- _Instructions to follow_: Read through the data, and wherever a line holds the word "none", write that line out.

:: Data

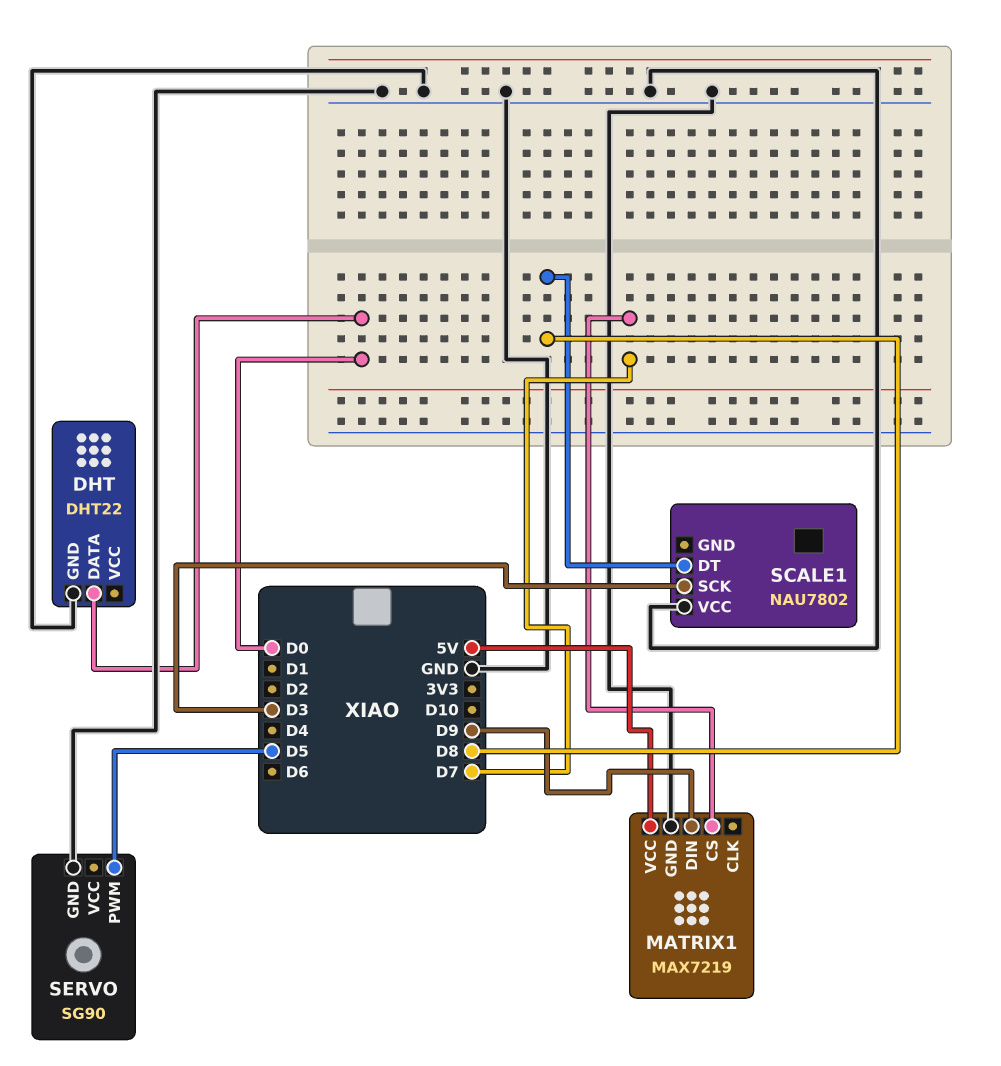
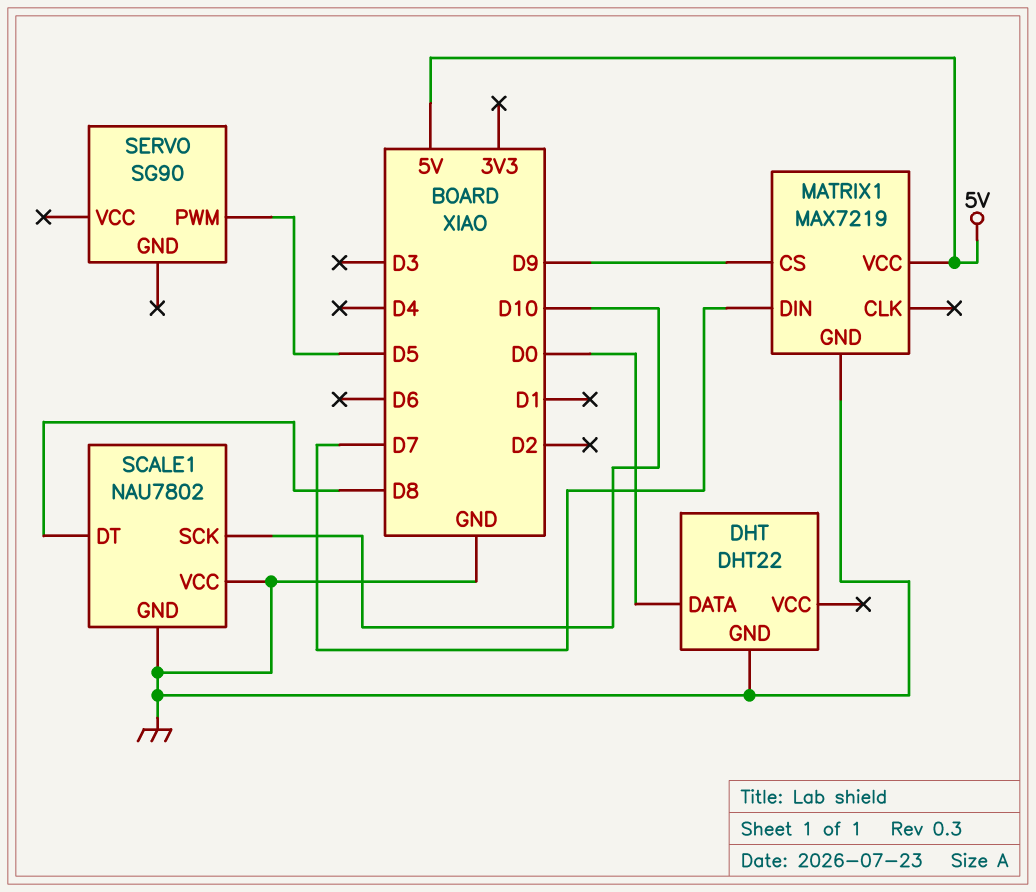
MATRIX1 pin CS: D7 -> D9
MATRIX1 pin DIN: D9 -> D7
SCALE1 pin GND: none -> GND
SCALE1 pin SCK: D3 -> D10
SERVO pin GND: GND -> none

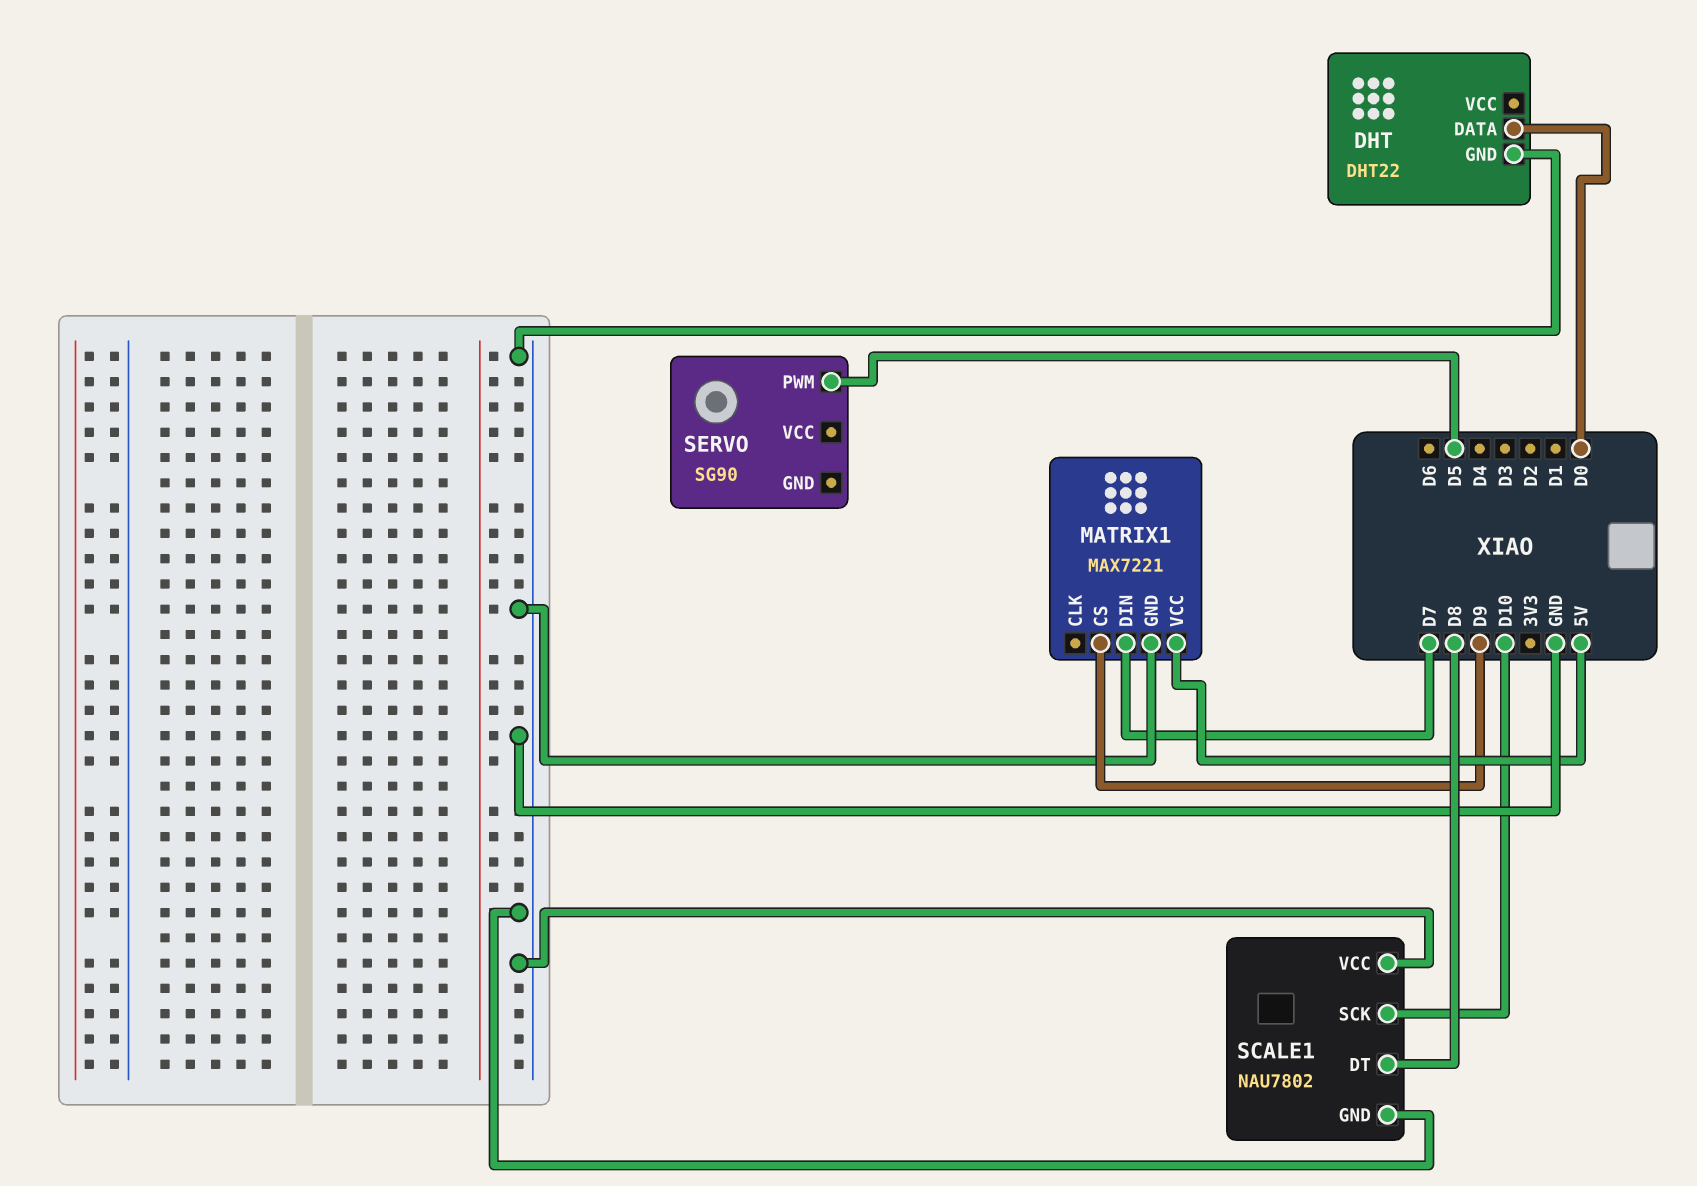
MATRIX1: MAX7219 -> MAX7221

::::

- _Solution to this problem_:
SCALE1 pin GND: none -> GND
SERVO pin GND: GND -> none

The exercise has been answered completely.